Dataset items

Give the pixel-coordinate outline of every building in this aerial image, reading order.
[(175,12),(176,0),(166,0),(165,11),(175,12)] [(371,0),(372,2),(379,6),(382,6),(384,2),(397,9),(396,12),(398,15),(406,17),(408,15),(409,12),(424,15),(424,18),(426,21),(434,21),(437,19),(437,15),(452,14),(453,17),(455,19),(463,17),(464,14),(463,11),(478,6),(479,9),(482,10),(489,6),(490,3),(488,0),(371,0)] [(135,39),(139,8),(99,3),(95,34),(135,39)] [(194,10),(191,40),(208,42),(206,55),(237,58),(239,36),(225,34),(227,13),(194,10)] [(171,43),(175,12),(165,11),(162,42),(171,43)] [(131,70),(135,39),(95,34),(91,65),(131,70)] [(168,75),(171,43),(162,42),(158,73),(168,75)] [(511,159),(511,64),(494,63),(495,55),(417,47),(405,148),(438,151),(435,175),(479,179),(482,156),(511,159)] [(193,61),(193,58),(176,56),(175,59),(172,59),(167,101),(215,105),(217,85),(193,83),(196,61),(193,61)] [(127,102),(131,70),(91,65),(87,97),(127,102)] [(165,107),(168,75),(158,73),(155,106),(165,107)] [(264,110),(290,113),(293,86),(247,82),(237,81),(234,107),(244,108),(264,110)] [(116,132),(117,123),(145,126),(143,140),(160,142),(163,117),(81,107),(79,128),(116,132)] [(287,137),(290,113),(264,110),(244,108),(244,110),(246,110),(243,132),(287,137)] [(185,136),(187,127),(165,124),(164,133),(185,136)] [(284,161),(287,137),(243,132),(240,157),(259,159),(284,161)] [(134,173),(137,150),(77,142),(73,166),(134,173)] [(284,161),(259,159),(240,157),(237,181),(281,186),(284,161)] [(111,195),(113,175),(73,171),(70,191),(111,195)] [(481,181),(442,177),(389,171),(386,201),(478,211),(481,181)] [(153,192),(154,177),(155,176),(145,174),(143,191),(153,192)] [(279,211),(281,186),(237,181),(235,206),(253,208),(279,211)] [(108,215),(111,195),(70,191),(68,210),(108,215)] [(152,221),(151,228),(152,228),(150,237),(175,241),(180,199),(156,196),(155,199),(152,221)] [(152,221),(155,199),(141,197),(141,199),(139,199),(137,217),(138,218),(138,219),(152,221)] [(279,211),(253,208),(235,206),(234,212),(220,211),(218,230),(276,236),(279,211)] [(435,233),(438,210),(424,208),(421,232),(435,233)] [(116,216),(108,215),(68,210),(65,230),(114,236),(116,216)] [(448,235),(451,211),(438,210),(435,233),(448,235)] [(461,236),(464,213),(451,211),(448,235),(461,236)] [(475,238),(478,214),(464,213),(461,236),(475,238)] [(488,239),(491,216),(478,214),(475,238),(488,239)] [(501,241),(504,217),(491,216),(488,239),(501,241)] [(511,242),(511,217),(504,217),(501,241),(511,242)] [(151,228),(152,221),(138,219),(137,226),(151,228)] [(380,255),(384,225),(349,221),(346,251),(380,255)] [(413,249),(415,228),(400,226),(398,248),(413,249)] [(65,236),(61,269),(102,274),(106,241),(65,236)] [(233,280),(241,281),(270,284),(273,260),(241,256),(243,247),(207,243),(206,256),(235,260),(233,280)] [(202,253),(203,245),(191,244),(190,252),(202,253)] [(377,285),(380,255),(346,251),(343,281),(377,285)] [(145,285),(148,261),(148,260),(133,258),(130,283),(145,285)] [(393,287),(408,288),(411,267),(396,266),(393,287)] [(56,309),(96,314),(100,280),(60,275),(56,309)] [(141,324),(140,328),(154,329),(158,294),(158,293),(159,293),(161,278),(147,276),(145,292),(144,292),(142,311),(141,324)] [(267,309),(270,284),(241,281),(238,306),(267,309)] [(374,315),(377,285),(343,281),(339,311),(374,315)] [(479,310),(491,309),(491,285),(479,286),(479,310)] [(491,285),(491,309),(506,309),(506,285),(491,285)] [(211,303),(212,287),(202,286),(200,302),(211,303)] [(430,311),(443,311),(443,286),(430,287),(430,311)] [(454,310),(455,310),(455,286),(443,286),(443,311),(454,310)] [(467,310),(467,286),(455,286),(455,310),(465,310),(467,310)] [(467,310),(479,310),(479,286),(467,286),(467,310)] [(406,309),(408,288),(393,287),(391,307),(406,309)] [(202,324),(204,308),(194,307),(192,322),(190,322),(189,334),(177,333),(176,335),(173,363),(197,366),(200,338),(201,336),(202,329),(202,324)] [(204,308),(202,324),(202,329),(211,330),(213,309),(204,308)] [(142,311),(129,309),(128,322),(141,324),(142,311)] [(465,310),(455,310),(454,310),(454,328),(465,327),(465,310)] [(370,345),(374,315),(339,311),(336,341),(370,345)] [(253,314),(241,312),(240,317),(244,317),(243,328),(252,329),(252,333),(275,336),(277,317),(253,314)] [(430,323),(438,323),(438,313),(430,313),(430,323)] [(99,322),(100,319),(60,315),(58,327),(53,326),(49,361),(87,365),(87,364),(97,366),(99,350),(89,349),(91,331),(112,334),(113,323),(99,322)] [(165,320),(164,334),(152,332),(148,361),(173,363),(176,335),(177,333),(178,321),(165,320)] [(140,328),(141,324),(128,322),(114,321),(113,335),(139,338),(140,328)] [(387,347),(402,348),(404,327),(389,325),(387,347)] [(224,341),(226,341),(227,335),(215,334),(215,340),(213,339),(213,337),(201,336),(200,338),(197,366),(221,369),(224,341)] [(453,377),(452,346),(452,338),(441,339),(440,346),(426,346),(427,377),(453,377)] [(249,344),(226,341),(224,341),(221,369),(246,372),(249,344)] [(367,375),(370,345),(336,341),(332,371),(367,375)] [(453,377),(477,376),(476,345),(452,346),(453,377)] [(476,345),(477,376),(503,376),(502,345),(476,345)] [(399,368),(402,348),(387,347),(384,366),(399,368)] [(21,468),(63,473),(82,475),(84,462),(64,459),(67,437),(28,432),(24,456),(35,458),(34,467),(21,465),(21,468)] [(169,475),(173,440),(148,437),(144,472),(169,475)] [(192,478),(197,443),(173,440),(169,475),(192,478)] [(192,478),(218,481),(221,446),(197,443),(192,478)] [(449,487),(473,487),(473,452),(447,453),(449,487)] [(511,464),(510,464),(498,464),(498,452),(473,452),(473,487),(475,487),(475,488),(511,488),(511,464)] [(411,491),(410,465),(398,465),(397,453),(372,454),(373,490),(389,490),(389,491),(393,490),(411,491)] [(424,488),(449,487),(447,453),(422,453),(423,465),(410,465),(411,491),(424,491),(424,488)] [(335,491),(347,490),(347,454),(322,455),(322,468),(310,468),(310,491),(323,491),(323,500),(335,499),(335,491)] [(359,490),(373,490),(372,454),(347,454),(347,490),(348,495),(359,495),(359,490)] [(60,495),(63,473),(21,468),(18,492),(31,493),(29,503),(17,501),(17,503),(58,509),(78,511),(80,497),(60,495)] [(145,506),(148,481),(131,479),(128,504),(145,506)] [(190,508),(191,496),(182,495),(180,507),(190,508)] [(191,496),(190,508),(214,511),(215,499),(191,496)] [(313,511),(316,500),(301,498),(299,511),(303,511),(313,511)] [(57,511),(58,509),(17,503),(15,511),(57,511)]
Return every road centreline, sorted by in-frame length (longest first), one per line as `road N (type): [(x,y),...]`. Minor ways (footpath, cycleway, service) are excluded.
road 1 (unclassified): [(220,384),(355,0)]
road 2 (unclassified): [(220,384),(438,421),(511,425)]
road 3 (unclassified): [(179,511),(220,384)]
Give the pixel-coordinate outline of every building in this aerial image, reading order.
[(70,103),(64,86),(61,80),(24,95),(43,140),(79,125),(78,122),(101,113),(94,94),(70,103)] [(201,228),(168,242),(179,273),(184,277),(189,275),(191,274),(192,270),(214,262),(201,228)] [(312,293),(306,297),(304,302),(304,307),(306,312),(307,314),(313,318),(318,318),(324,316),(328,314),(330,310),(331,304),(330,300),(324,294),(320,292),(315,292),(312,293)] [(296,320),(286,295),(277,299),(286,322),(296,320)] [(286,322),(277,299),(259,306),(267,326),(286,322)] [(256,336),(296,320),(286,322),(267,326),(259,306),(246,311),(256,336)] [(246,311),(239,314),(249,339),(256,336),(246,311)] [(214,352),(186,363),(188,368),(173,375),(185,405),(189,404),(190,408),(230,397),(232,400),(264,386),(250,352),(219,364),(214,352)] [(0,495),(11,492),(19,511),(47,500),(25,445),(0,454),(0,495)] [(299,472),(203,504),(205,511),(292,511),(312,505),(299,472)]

• _REQUIREMENTS_:
Locate each line of the records that contains the word "road" and copy those lines in full.

• _TASK SOLUTION_:
Return every road centreline, sorted by in-frame length (longest first), one per line as `road N (type): [(x,y),...]`. Minor ways (footpath, cycleway, service) are excluded.
road 1 (unclassified): [(220,384),(355,0)]
road 2 (unclassified): [(220,384),(438,421),(511,425)]
road 3 (unclassified): [(179,511),(220,384)]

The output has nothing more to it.